━━ DATASET RECORDS

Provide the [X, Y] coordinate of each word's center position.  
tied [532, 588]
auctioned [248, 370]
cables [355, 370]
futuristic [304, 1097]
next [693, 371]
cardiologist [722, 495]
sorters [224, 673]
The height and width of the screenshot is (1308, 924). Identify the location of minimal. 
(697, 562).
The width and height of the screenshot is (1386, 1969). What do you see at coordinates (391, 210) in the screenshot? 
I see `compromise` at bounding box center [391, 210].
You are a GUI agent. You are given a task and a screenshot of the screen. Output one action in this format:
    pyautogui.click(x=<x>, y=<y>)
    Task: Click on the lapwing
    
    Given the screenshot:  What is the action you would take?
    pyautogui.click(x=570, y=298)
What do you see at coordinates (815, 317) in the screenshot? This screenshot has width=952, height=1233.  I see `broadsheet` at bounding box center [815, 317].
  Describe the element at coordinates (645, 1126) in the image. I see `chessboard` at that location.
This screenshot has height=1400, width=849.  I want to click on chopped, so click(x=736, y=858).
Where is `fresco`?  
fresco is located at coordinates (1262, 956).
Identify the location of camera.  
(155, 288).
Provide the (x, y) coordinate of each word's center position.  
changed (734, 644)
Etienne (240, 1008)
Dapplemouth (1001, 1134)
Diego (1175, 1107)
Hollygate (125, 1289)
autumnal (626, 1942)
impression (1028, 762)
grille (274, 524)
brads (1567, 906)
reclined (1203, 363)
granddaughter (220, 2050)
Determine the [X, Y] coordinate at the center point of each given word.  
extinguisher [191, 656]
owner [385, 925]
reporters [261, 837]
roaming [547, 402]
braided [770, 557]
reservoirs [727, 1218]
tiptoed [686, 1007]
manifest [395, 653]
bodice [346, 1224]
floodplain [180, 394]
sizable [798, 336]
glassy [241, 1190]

━━━━

### TASK TO CARRY OUT
Copy out every line of the records above, word for word and without any changes.

### FINISHED EXERCISE
Provide the [X, Y] coordinate of each word's center position.  
tied [532, 588]
auctioned [248, 370]
cables [355, 370]
futuristic [304, 1097]
next [693, 371]
cardiologist [722, 495]
sorters [224, 673]
The height and width of the screenshot is (1308, 924). Identify the location of minimal. 
(697, 562).
The width and height of the screenshot is (1386, 1969). What do you see at coordinates (391, 210) in the screenshot? 
I see `compromise` at bounding box center [391, 210].
You are a GUI agent. You are given a task and a screenshot of the screen. Output one action in this format:
    pyautogui.click(x=<x>, y=<y>)
    Task: Click on the lapwing
    
    Given the screenshot:  What is the action you would take?
    pyautogui.click(x=570, y=298)
What do you see at coordinates (815, 317) in the screenshot? This screenshot has width=952, height=1233.  I see `broadsheet` at bounding box center [815, 317].
  Describe the element at coordinates (645, 1126) in the image. I see `chessboard` at that location.
This screenshot has height=1400, width=849.  I want to click on chopped, so click(x=736, y=858).
Where is `fresco`?  
fresco is located at coordinates (1262, 956).
Identify the location of camera.  
(155, 288).
Provide the (x, y) coordinate of each word's center position.  
changed (734, 644)
Etienne (240, 1008)
Dapplemouth (1001, 1134)
Diego (1175, 1107)
Hollygate (125, 1289)
autumnal (626, 1942)
impression (1028, 762)
grille (274, 524)
brads (1567, 906)
reclined (1203, 363)
granddaughter (220, 2050)
Determine the [X, Y] coordinate at the center point of each given word.  
extinguisher [191, 656]
owner [385, 925]
reporters [261, 837]
roaming [547, 402]
braided [770, 557]
reservoirs [727, 1218]
tiptoed [686, 1007]
manifest [395, 653]
bodice [346, 1224]
floodplain [180, 394]
sizable [798, 336]
glassy [241, 1190]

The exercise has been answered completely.